• [WHAT TO WORK ON]:
Once the pictures are set aside, copy the records below exactly as they stand.
-- -- --
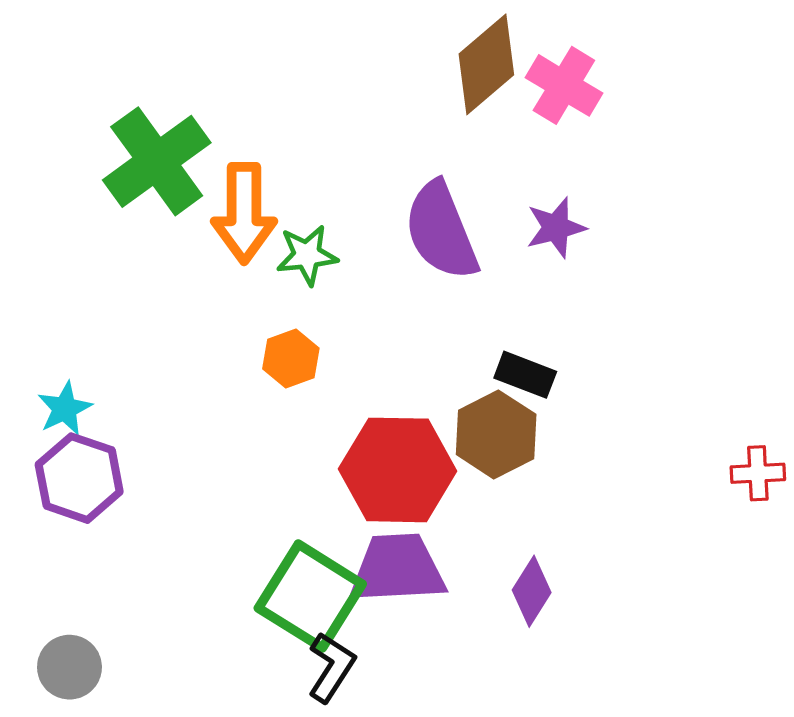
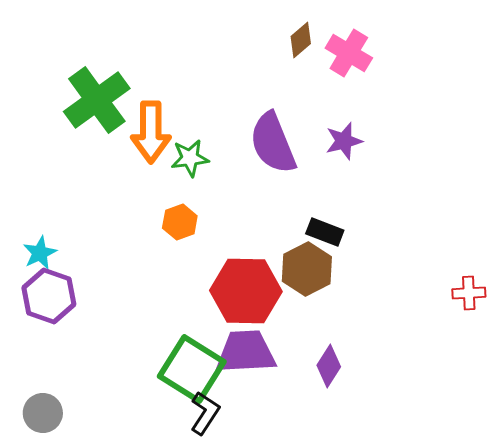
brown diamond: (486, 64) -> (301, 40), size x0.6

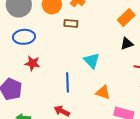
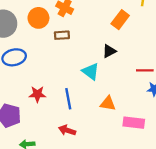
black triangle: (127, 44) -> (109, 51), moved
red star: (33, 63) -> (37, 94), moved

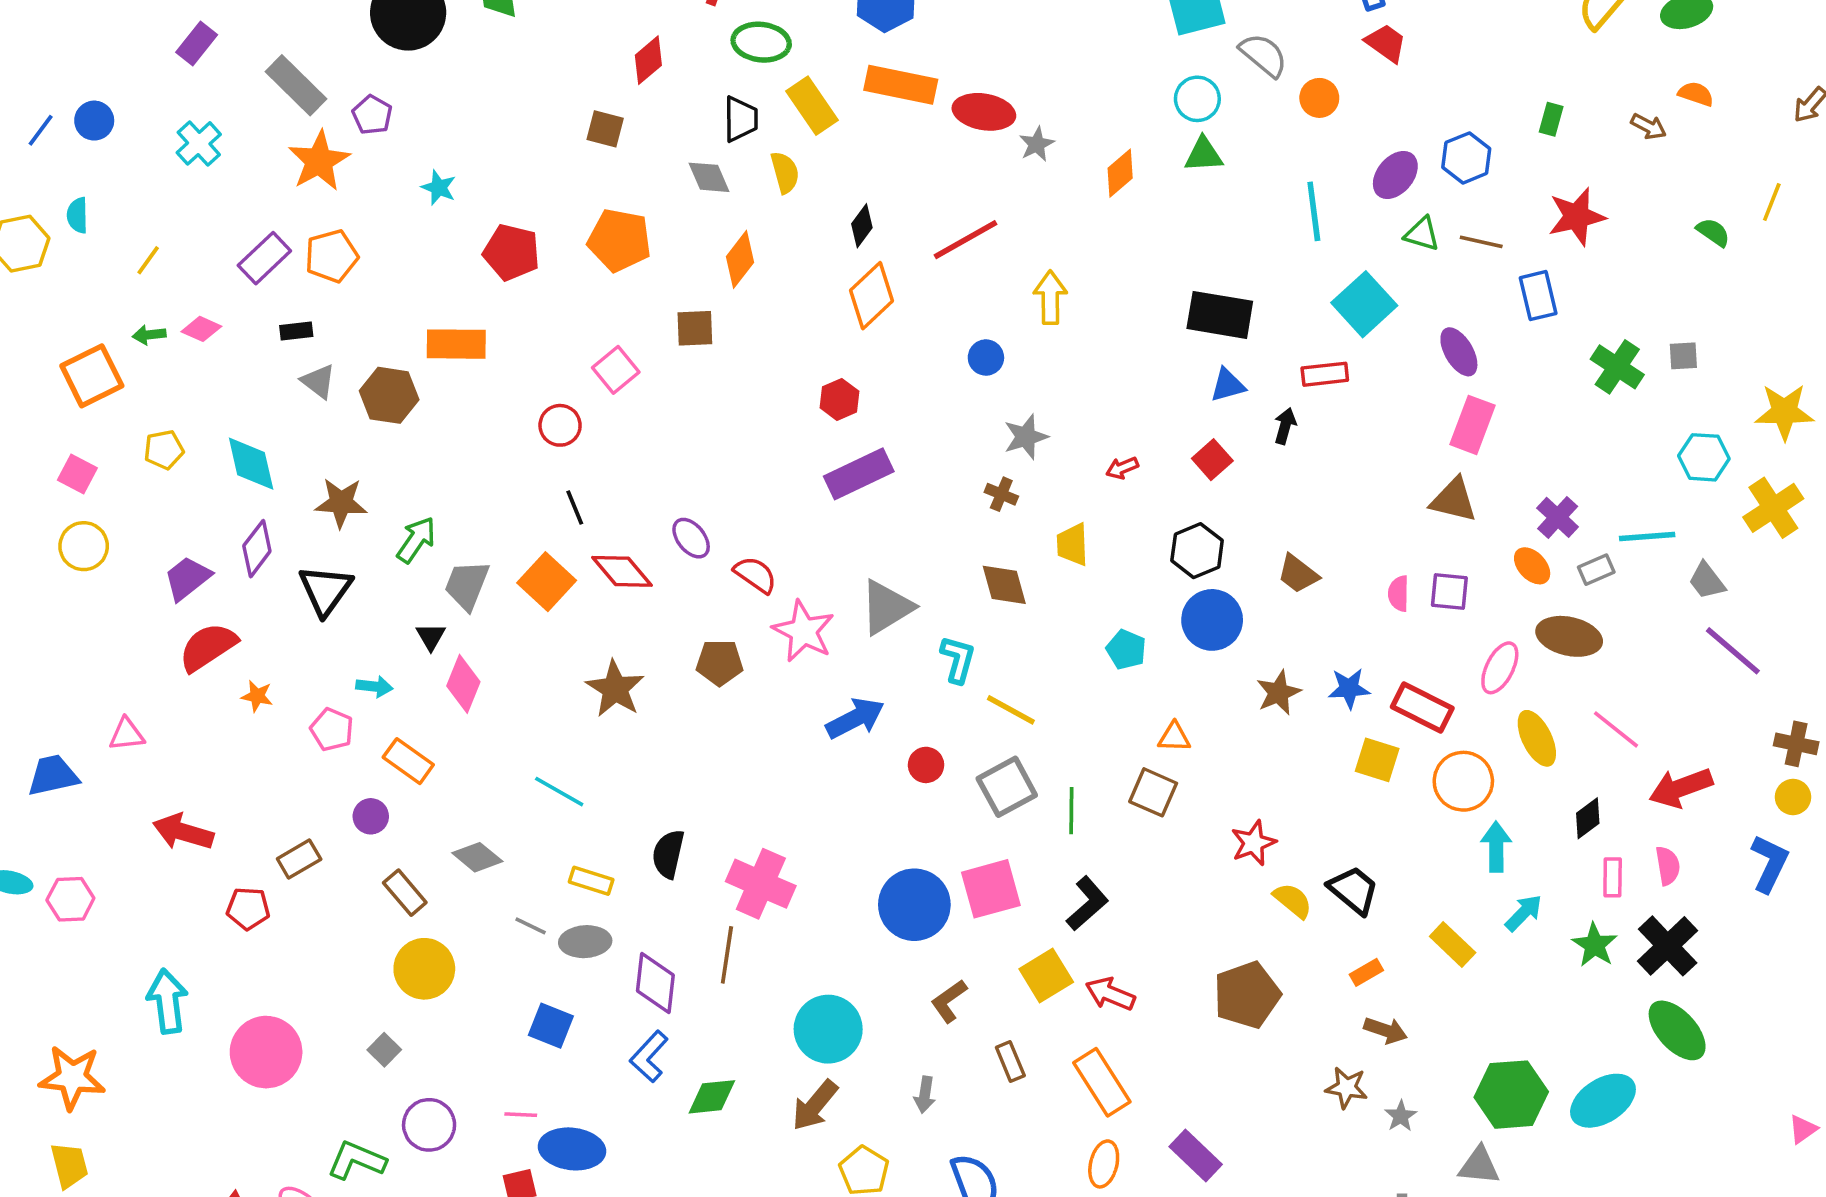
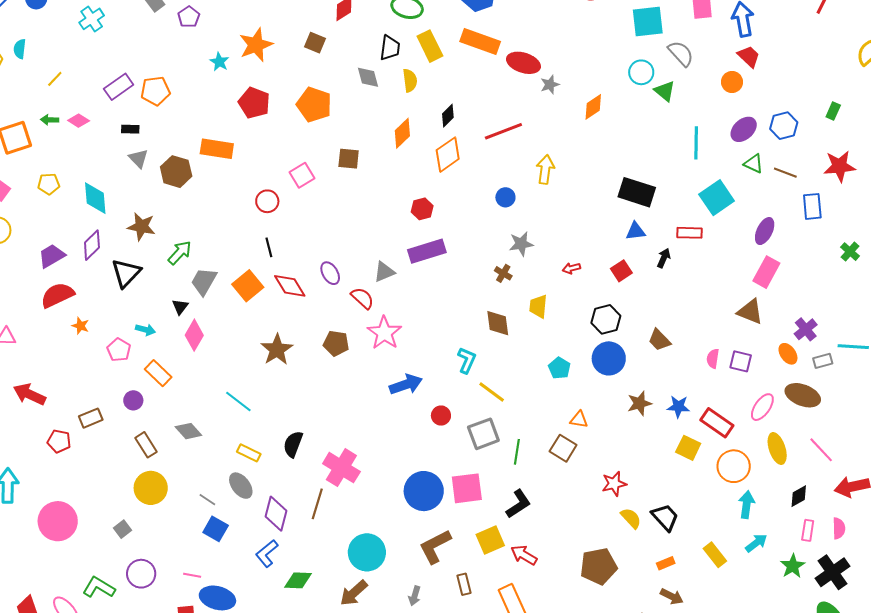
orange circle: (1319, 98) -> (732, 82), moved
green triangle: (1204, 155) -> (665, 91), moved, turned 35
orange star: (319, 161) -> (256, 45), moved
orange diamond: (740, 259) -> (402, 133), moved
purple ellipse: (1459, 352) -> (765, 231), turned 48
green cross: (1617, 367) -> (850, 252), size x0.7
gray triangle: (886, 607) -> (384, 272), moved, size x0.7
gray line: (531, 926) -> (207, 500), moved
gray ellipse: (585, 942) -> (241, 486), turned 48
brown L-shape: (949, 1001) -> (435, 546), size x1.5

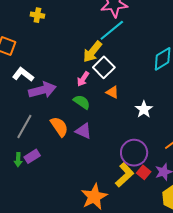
-- -- --
• [SOLUTION BELOW]:
brown diamond: (486, 64) -> (301, 40), size x0.6

black triangle: (127, 44) -> (109, 51), moved
red star: (33, 63) -> (37, 94), moved

orange circle: (1319, 98) -> (732, 82), moved
green triangle: (1204, 155) -> (665, 91), moved, turned 35
orange star: (319, 161) -> (256, 45), moved
orange diamond: (740, 259) -> (402, 133), moved
purple ellipse: (1459, 352) -> (765, 231), turned 48
green cross: (1617, 367) -> (850, 252), size x0.7
gray triangle: (886, 607) -> (384, 272), moved, size x0.7
gray line: (531, 926) -> (207, 500), moved
gray ellipse: (585, 942) -> (241, 486), turned 48
brown L-shape: (949, 1001) -> (435, 546), size x1.5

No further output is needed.